Saved entries
= Beginning of Section =
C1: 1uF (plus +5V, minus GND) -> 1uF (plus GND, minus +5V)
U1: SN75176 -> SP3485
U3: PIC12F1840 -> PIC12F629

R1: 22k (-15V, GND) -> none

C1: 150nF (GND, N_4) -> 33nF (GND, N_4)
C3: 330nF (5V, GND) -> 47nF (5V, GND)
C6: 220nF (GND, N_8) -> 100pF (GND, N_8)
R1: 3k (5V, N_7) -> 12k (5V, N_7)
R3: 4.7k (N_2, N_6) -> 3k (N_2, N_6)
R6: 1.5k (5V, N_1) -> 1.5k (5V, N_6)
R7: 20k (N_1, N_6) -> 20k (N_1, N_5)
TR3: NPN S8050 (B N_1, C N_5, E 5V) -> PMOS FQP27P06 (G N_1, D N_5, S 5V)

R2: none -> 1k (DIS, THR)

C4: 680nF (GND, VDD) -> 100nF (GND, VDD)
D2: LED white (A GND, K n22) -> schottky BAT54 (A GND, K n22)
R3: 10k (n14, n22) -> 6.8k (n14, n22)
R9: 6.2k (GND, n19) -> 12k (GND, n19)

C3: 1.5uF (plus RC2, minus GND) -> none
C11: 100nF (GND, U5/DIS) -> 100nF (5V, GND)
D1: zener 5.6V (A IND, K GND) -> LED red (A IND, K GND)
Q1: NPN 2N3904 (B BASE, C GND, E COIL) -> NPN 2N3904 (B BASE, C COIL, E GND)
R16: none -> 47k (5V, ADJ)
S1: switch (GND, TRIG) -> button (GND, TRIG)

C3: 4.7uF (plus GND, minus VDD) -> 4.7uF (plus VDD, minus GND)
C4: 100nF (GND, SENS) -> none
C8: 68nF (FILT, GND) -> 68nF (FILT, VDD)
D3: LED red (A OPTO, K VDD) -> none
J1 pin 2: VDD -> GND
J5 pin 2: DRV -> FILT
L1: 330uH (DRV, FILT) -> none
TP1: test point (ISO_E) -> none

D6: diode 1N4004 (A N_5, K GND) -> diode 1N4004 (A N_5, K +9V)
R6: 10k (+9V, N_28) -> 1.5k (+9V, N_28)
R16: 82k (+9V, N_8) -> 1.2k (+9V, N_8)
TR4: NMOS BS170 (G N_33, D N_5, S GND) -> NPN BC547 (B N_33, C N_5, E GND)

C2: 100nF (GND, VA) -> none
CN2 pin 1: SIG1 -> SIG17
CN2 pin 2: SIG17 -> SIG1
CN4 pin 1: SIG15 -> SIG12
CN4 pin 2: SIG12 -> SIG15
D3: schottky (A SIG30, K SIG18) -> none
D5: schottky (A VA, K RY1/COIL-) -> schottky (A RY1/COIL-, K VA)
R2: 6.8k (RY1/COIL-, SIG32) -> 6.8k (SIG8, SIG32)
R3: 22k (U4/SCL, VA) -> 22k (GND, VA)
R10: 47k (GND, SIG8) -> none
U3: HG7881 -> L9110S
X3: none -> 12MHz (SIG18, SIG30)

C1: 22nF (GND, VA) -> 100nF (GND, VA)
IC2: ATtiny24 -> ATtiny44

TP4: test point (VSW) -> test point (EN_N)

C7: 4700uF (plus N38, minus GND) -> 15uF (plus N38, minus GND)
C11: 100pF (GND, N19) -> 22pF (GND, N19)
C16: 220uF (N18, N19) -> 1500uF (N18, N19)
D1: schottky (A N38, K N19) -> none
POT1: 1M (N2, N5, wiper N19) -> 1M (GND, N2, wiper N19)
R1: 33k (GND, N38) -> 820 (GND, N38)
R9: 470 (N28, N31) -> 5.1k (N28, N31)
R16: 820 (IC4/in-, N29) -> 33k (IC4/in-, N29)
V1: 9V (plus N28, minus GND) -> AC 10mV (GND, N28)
= End of Section =
An exact, complete copy of the lines above from the one with "C3: 330nF (5V, GND) -> 47nF (5V, GND)" through the one with "C4: 100nF (GND, SENS) -> none" is the whole answer.

Worked solution.
C3: 330nF (5V, GND) -> 47nF (5V, GND)
C6: 220nF (GND, N_8) -> 100pF (GND, N_8)
R1: 3k (5V, N_7) -> 12k (5V, N_7)
R3: 4.7k (N_2, N_6) -> 3k (N_2, N_6)
R6: 1.5k (5V, N_1) -> 1.5k (5V, N_6)
R7: 20k (N_1, N_6) -> 20k (N_1, N_5)
TR3: NPN S8050 (B N_1, C N_5, E 5V) -> PMOS FQP27P06 (G N_1, D N_5, S 5V)

R2: none -> 1k (DIS, THR)

C4: 680nF (GND, VDD) -> 100nF (GND, VDD)
D2: LED white (A GND, K n22) -> schottky BAT54 (A GND, K n22)
R3: 10k (n14, n22) -> 6.8k (n14, n22)
R9: 6.2k (GND, n19) -> 12k (GND, n19)

C3: 1.5uF (plus RC2, minus GND) -> none
C11: 100nF (GND, U5/DIS) -> 100nF (5V, GND)
D1: zener 5.6V (A IND, K GND) -> LED red (A IND, K GND)
Q1: NPN 2N3904 (B BASE, C GND, E COIL) -> NPN 2N3904 (B BASE, C COIL, E GND)
R16: none -> 47k (5V, ADJ)
S1: switch (GND, TRIG) -> button (GND, TRIG)

C3: 4.7uF (plus GND, minus VDD) -> 4.7uF (plus VDD, minus GND)
C4: 100nF (GND, SENS) -> none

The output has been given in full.